→ **TASK**:
Would you repeat exactly the part of the listing below that runs from the line containing "The młotek (pomarańczowy)" down to the line containing "The kaczka (turkusowy)", inclusive, and nothing else?

→ **GIVEN DATA**:
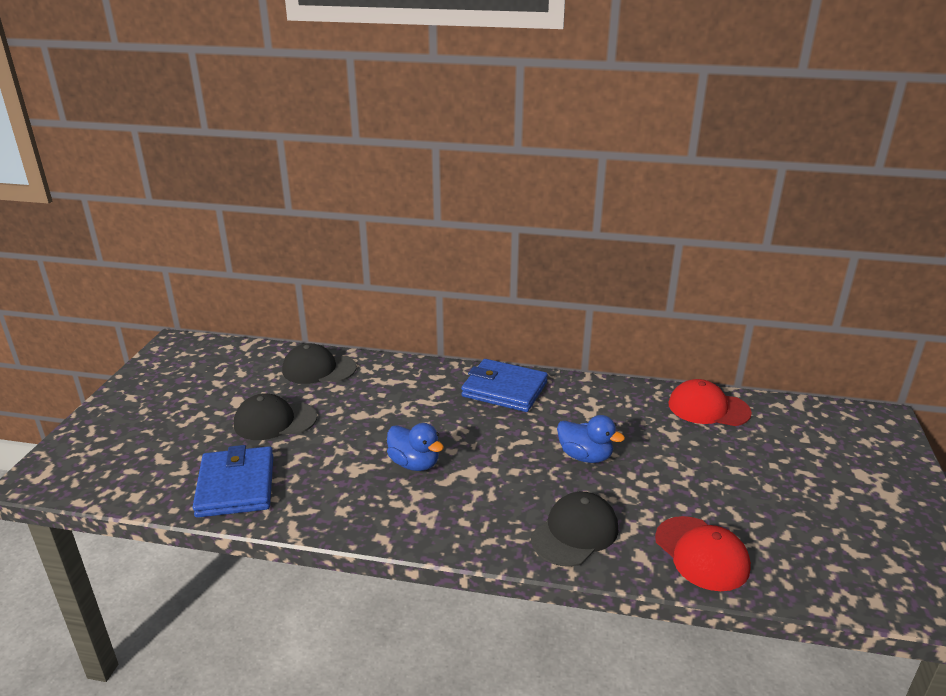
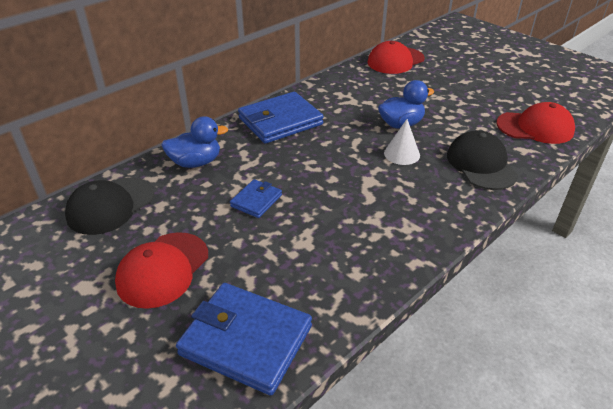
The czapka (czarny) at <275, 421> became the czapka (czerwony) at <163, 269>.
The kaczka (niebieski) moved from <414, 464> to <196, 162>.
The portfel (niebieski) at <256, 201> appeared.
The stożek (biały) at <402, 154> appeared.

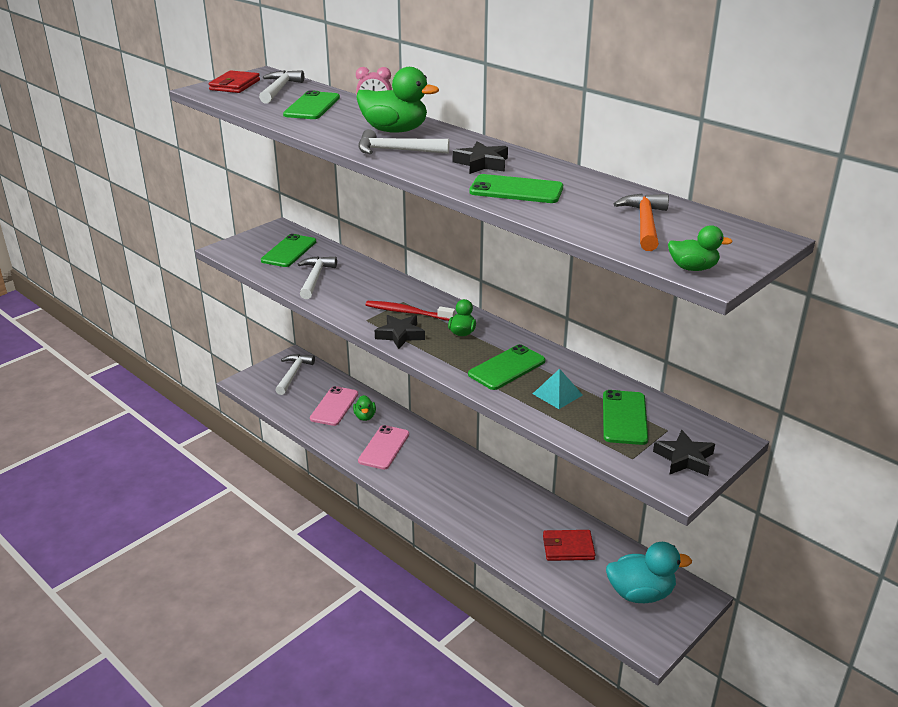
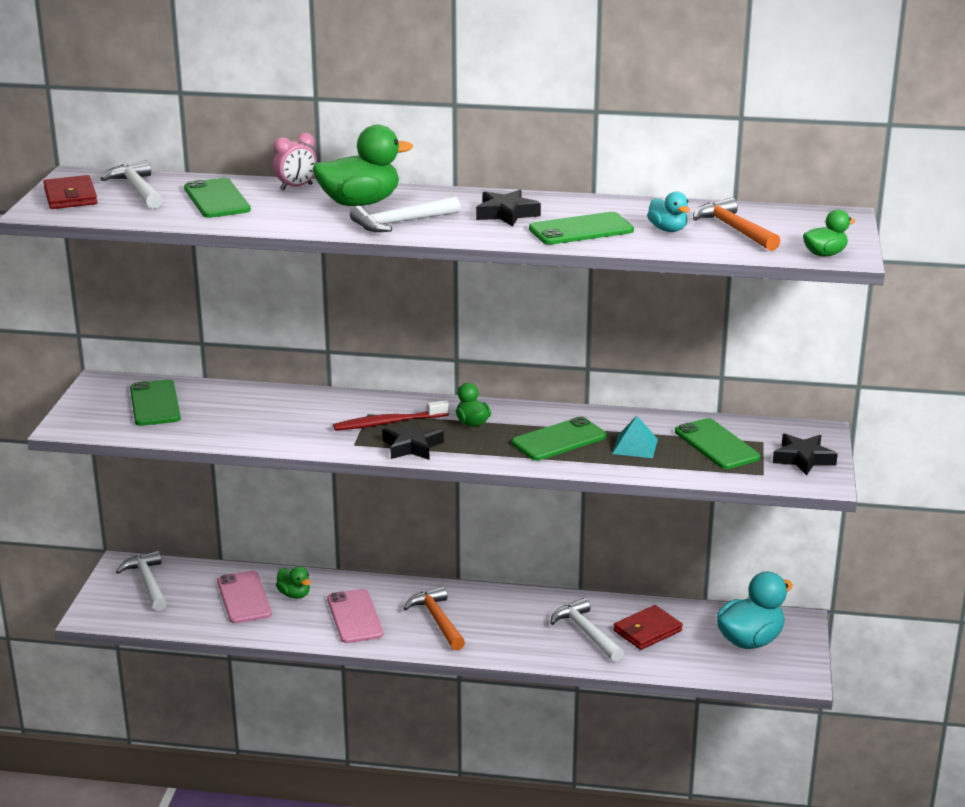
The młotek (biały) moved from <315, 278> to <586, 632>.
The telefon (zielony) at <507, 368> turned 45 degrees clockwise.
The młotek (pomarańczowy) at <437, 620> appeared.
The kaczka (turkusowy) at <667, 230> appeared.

==

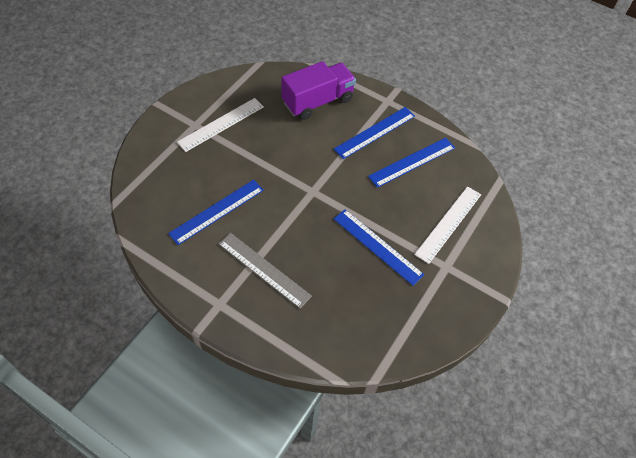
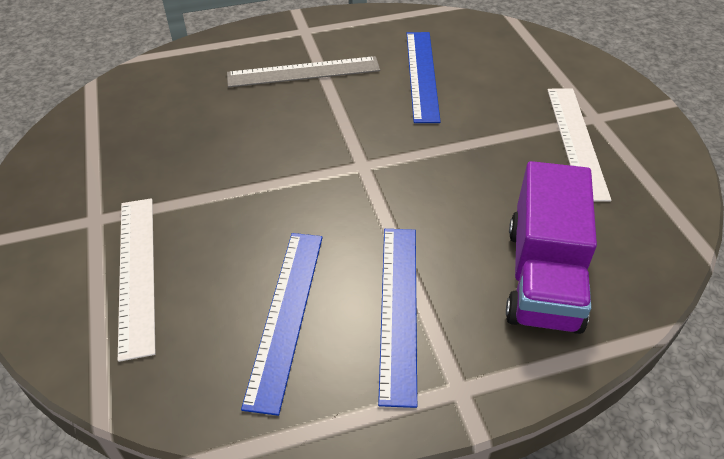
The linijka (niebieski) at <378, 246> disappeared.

→ **ANSWER SECTION**:
The młotek (pomarańczowy) at <437, 620> appeared.
The kaczka (turkusowy) at <667, 230> appeared.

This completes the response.